■ Extracted material ■
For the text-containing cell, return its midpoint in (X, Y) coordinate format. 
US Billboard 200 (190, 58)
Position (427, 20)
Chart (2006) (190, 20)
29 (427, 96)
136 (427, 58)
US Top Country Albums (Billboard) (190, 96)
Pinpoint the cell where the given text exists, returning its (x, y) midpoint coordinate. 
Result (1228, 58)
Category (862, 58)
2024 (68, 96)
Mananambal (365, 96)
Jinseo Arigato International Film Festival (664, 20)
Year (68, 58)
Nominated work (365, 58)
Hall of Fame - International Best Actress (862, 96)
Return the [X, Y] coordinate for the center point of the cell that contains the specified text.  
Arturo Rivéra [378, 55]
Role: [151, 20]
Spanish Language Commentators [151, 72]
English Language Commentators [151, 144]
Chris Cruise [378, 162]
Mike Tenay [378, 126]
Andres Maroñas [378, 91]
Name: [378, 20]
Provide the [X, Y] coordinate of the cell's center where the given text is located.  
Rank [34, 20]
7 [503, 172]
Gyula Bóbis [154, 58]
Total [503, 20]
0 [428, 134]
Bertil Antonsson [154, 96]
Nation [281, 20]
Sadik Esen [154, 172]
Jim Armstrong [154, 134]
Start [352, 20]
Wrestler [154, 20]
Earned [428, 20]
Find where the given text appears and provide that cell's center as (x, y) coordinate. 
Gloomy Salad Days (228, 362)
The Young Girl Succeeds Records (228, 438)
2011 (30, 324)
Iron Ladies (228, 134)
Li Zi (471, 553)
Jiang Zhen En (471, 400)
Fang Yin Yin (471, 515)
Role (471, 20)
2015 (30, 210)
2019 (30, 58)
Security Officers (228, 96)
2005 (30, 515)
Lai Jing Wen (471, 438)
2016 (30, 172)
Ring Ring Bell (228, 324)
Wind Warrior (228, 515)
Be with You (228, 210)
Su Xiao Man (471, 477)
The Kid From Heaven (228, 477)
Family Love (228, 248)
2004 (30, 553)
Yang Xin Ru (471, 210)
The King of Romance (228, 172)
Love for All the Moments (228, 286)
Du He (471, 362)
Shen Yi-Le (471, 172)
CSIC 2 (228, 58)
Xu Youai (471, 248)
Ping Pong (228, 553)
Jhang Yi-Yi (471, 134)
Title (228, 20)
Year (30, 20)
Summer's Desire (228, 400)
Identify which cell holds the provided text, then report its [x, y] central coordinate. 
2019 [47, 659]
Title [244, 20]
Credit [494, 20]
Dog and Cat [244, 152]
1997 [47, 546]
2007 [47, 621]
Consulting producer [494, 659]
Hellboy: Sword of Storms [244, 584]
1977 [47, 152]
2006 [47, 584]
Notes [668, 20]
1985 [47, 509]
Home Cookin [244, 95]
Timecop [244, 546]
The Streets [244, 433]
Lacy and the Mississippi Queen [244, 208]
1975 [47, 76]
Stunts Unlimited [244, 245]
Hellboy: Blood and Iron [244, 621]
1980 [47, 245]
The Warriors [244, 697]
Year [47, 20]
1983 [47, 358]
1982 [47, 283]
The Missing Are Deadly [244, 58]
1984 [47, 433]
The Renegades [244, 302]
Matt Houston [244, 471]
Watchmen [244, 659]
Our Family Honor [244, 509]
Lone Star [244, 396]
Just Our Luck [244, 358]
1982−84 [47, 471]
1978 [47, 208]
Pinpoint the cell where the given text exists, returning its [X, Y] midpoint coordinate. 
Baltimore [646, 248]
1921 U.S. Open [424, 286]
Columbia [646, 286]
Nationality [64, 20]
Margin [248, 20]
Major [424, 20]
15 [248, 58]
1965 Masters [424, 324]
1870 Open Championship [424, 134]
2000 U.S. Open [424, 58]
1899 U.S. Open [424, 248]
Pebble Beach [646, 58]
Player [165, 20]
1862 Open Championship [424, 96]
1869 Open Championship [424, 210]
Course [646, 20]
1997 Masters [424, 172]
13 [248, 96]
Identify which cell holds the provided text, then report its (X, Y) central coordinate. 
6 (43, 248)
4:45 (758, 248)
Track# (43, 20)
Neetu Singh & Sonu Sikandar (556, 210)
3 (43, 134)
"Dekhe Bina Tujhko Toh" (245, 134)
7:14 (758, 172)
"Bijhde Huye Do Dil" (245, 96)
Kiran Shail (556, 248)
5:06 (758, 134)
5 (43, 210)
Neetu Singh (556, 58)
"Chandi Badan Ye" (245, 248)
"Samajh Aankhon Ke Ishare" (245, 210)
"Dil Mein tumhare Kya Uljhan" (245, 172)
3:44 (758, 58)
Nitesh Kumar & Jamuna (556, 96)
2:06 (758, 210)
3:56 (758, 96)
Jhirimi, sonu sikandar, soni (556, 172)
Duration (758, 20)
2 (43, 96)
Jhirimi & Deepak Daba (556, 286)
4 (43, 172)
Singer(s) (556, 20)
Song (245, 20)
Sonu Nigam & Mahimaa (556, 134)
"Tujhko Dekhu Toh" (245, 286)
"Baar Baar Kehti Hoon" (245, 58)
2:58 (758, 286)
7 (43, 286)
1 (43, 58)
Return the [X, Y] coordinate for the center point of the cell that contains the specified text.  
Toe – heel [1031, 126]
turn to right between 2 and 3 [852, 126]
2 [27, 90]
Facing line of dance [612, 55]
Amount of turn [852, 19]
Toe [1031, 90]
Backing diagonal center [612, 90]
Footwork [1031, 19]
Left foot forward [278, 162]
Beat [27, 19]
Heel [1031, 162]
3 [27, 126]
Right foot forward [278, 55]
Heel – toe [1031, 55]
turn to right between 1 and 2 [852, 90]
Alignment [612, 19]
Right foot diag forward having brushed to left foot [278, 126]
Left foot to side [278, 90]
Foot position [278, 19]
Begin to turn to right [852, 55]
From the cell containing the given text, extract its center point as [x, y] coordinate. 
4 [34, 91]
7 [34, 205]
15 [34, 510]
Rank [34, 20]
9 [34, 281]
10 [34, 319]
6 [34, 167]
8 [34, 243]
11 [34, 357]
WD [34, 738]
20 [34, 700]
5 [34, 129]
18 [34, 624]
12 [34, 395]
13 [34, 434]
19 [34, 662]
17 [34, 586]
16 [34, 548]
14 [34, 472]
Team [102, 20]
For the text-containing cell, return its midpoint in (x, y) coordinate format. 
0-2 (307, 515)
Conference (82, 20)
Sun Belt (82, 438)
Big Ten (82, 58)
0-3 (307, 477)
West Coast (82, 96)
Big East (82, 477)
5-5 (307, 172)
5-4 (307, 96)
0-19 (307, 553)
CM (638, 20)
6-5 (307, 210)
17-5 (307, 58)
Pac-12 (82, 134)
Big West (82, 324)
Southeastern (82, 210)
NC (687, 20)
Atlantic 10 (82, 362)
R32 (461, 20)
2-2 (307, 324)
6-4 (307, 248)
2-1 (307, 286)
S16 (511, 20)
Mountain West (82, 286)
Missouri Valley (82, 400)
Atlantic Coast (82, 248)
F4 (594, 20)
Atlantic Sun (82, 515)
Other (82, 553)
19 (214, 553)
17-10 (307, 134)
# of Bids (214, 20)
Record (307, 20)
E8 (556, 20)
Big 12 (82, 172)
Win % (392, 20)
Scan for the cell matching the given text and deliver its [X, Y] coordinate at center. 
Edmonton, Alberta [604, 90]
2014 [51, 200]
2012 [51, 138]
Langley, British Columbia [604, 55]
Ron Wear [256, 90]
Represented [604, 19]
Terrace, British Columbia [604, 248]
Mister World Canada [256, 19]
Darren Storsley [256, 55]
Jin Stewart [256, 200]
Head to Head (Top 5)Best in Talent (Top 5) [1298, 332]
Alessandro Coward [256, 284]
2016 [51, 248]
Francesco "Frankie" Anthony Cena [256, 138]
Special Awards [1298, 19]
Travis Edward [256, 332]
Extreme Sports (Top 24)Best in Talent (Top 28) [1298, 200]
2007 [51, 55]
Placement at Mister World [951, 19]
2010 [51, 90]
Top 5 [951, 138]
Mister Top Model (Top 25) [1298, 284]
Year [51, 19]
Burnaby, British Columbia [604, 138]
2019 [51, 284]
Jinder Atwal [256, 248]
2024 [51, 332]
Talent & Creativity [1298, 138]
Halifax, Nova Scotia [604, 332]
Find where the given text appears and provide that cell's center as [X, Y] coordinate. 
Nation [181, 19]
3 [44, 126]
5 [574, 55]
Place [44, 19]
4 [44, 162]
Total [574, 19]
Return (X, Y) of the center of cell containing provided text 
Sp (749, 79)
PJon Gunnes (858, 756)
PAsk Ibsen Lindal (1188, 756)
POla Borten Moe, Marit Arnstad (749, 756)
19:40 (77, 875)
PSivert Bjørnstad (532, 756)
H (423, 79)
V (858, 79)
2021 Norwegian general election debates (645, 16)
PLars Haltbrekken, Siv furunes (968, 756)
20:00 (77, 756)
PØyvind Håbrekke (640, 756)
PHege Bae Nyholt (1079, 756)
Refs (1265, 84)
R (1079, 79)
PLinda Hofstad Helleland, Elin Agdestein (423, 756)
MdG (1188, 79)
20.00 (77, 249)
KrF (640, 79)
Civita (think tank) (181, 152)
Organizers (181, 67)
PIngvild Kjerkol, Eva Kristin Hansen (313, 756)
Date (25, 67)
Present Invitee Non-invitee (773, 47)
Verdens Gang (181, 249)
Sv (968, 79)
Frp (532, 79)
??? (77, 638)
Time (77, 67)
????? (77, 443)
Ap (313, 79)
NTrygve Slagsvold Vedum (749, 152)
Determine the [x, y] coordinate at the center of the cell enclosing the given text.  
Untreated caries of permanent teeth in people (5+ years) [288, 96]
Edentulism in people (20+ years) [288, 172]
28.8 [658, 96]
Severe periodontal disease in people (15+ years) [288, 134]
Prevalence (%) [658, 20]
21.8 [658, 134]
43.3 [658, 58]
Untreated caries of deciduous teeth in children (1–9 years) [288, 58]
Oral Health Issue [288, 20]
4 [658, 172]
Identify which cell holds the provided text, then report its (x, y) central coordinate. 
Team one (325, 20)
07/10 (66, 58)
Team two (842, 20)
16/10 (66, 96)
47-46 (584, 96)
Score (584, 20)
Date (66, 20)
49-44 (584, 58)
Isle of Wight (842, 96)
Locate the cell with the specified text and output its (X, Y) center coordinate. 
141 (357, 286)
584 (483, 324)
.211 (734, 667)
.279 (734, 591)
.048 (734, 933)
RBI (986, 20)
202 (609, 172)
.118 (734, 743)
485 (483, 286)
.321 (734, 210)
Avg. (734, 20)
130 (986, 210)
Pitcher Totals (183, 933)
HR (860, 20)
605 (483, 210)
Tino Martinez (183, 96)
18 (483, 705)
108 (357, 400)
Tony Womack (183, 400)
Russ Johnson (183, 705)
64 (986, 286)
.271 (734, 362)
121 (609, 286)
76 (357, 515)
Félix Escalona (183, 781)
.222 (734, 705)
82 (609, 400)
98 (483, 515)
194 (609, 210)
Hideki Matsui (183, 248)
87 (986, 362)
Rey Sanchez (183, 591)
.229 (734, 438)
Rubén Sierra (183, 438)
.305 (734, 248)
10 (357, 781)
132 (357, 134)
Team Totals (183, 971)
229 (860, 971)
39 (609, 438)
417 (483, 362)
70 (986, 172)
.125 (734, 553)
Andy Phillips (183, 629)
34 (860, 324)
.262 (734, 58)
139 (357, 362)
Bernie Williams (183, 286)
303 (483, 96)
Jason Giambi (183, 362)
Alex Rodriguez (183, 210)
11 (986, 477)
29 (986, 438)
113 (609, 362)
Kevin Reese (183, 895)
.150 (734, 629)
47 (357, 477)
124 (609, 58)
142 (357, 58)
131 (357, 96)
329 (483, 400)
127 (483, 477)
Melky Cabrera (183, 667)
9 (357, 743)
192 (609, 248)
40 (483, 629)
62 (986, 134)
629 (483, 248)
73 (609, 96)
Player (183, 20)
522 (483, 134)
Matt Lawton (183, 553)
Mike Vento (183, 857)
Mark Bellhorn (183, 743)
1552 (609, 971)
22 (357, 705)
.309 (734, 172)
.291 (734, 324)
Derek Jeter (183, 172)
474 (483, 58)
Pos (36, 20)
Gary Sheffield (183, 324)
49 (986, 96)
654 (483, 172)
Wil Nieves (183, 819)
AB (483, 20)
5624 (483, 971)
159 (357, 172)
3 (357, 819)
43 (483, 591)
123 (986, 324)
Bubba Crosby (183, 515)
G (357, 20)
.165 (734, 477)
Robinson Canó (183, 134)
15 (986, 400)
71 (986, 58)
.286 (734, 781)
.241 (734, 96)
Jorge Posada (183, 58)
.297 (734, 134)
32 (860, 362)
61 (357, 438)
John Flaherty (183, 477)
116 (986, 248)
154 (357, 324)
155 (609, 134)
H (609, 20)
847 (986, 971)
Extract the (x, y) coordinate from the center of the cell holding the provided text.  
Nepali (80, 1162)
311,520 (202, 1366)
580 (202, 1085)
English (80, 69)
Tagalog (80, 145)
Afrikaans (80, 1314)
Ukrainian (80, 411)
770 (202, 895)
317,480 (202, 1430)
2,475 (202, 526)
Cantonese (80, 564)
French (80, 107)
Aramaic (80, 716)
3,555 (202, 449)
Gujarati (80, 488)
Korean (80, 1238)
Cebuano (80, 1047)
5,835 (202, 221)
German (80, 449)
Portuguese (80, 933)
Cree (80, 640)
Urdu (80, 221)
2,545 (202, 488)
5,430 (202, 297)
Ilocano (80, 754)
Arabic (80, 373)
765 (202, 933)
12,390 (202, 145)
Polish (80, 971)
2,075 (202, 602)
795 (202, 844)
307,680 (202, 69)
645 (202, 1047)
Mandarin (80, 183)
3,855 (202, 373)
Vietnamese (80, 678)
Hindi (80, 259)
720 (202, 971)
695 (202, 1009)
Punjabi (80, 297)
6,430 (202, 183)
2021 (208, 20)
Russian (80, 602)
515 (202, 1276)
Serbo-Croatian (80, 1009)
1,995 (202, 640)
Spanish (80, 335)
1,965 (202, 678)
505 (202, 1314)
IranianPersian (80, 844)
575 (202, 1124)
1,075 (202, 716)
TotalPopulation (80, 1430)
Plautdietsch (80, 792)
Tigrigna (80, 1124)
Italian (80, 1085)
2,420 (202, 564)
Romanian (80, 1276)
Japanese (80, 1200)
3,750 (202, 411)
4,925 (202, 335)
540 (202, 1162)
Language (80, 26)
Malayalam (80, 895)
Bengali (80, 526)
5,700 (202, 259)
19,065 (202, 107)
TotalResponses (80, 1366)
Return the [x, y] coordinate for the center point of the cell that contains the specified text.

■ Aim of the task ■
Copy out the lines from the start of the records through the line containing "2024 (68, 96)", inclusive, exactly as they appear.

■ Solution ■
For the text-containing cell, return its midpoint in (X, Y) coordinate format. 
US Billboard 200 (190, 58)
Position (427, 20)
Chart (2006) (190, 20)
29 (427, 96)
136 (427, 58)
US Top Country Albums (Billboard) (190, 96)
Pinpoint the cell where the given text exists, returning its (x, y) midpoint coordinate. 
Result (1228, 58)
Category (862, 58)
2024 (68, 96)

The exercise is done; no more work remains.